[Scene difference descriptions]
[Start of Attachment]

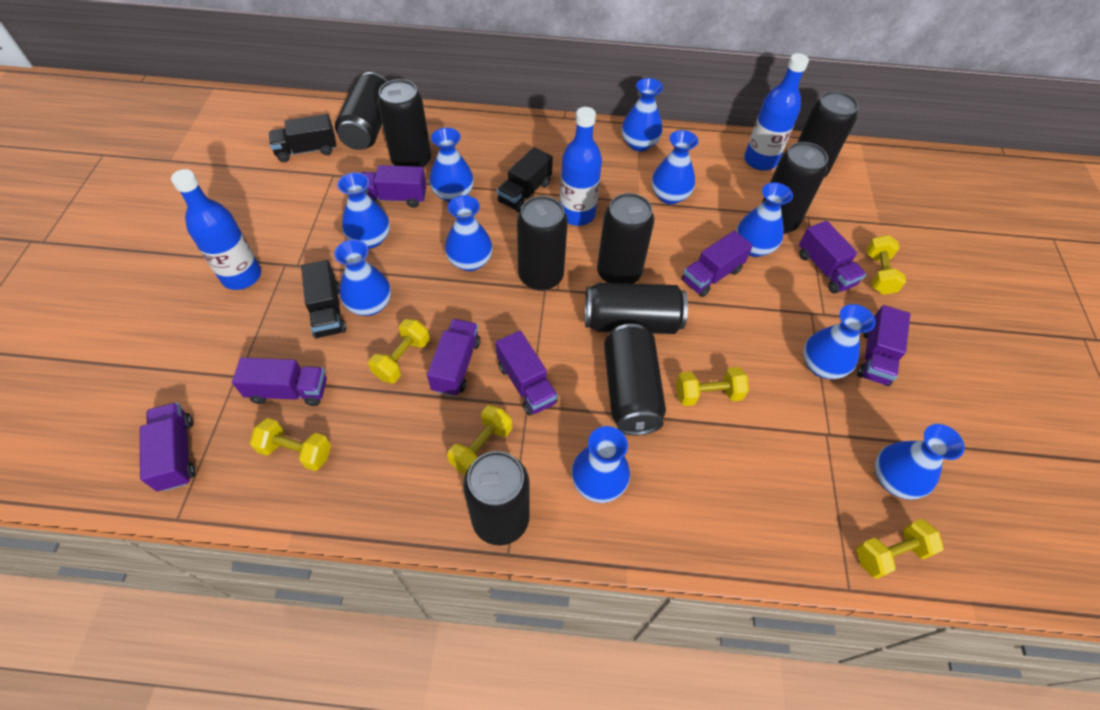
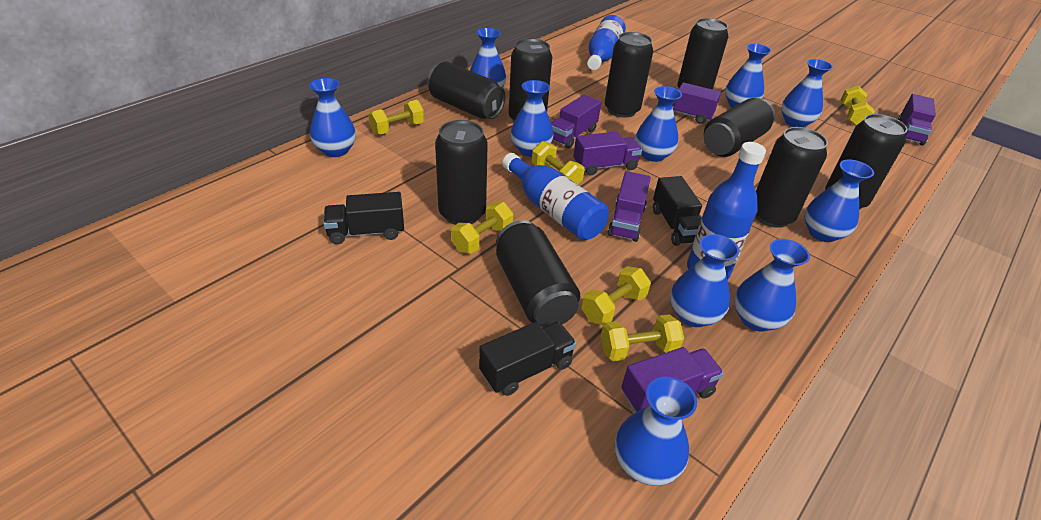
purple truck: 8 -> 6

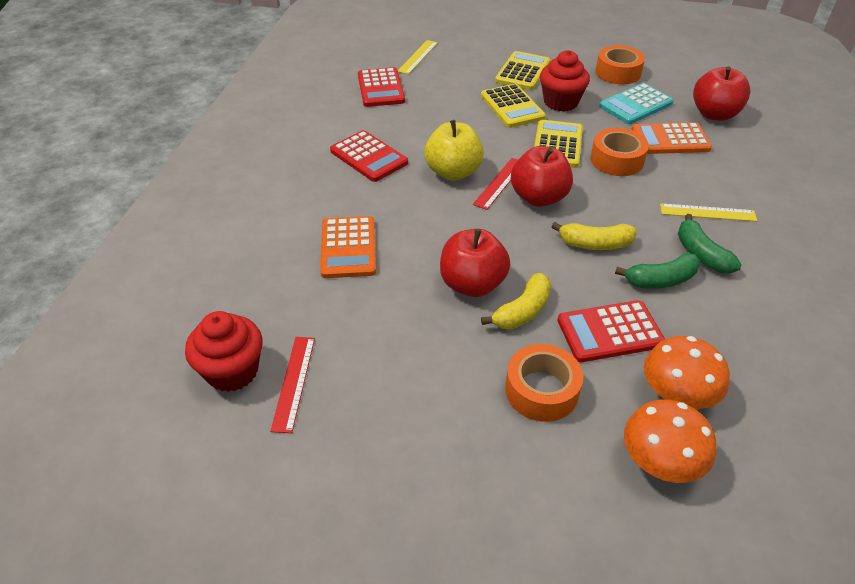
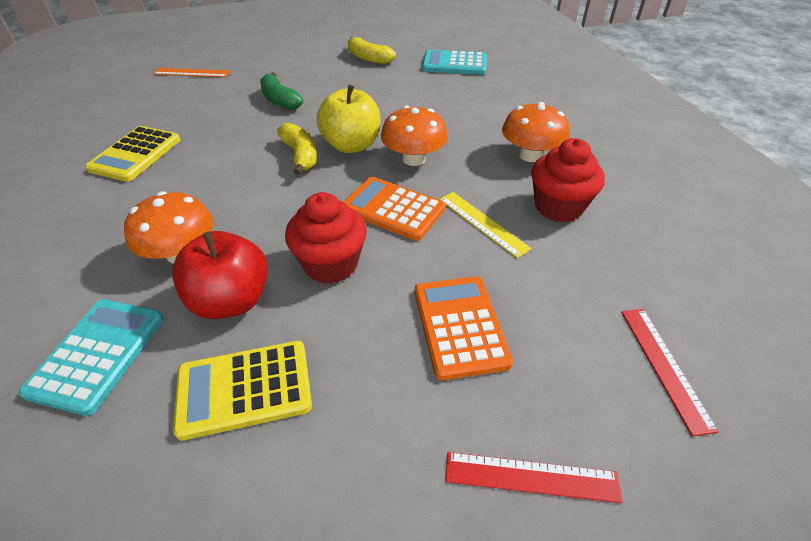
green banana: 2 -> 1
orange mushroom: 2 -> 3
orange ruler: 0 -> 1
orange tape: 3 -> 0
red apple: 3 -> 1
red calculator: 3 -> 0
turquoise calculator: 1 -> 2
yellow calculator: 3 -> 2
yellow ruler: 2 -> 1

[End of Attachment]

Given the word "orange", show every line of the records that contains it.

= Response =
orange mushroom: 2 -> 3
orange ruler: 0 -> 1
orange tape: 3 -> 0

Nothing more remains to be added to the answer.